### Exercise prompt
Would you please set down the data again exactly as given, excluding the pictures?

### Dataset content

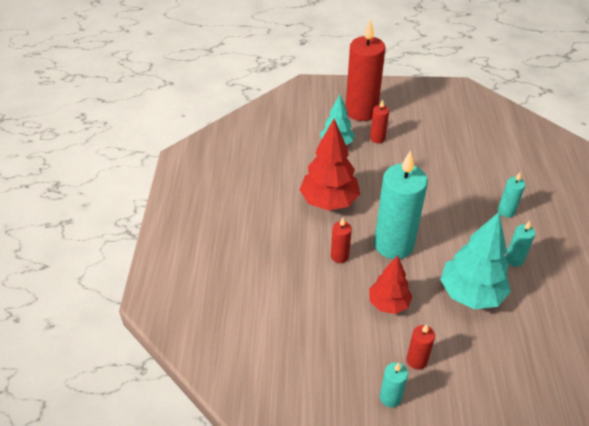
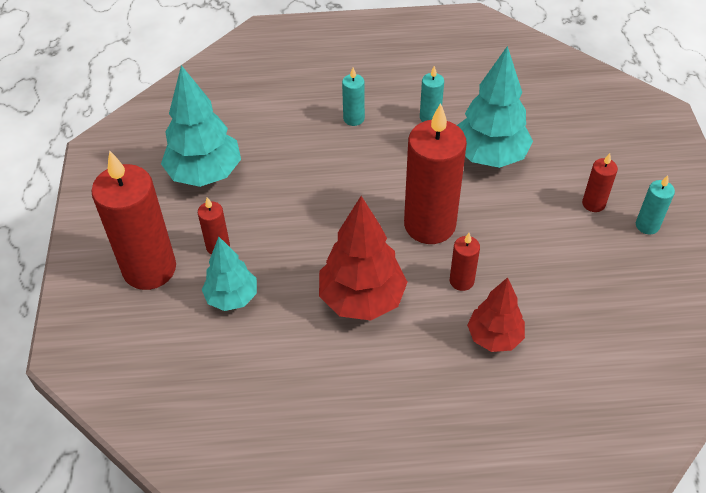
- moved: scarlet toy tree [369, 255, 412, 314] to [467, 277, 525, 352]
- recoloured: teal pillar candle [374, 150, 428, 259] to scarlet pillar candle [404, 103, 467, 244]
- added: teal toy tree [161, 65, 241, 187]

### Answer to the problem
- moved: scarlet toy tree [369, 255, 412, 314] to [467, 277, 525, 352]
- recoloured: teal pillar candle [374, 150, 428, 259] to scarlet pillar candle [404, 103, 467, 244]
- added: teal toy tree [161, 65, 241, 187]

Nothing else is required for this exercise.